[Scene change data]
+ + + +
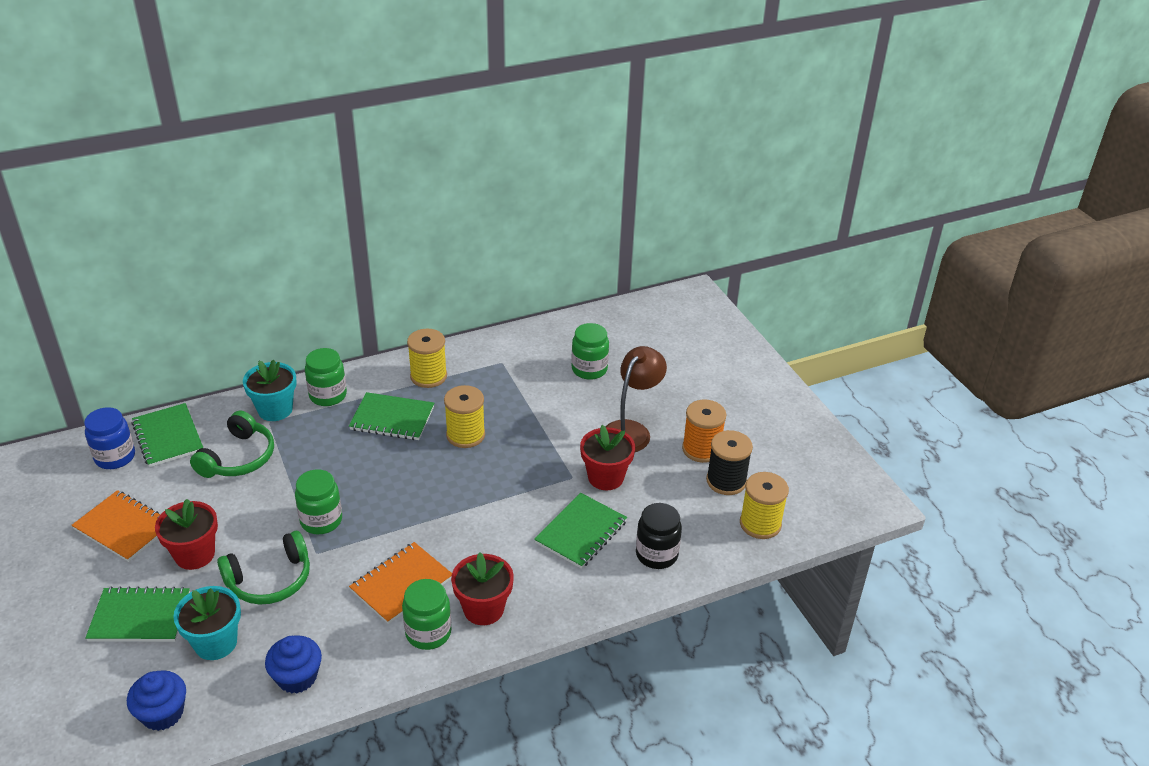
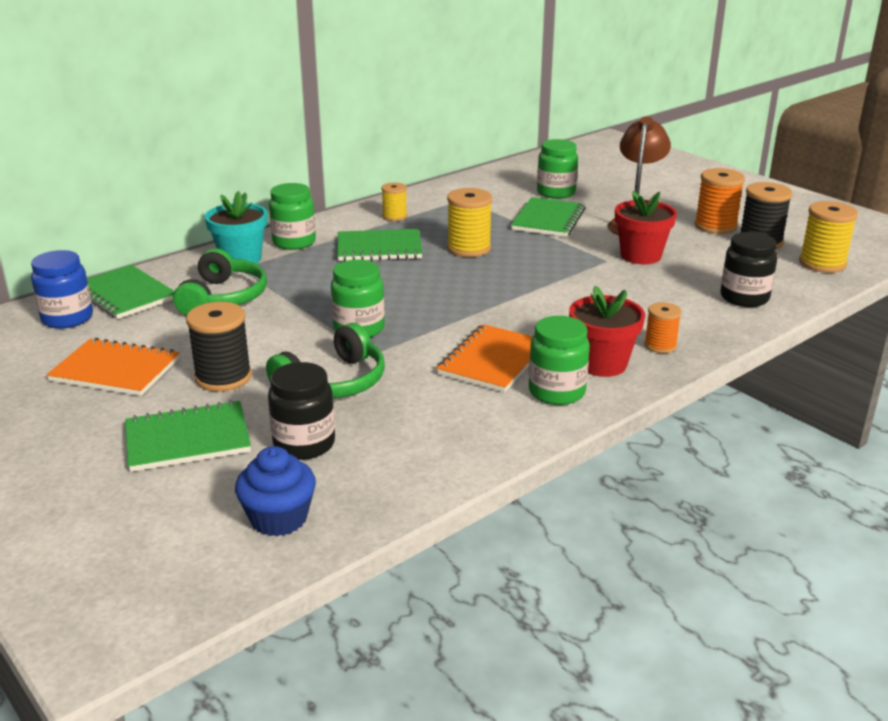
camera: 15 degrees left, 10 degrees down
red flower pot [155,499,218,570] -> black spool [186,302,252,392]
turquoise flower pot [173,586,241,660] -> black jar [268,362,335,460]
blue cupcake [265,635,322,693] -> none
yellow spool [407,328,447,388] -> yellow spool [381,182,407,221], size x0.61
green notebook [534,493,627,569] -> green notebook moved to [511,197,585,237]
none -> orange spool [644,302,682,353]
+ + + +
§ **PROBLEM DESCRIPTION**
All lines from the one holding "turquoise flower pot" through the end of the entries need to be given again exactly. Leave out the others.

§ **OUTPUT**
turquoise flower pot [173,586,241,660] -> black jar [268,362,335,460]
blue cupcake [265,635,322,693] -> none
yellow spool [407,328,447,388] -> yellow spool [381,182,407,221], size x0.61
green notebook [534,493,627,569] -> green notebook moved to [511,197,585,237]
none -> orange spool [644,302,682,353]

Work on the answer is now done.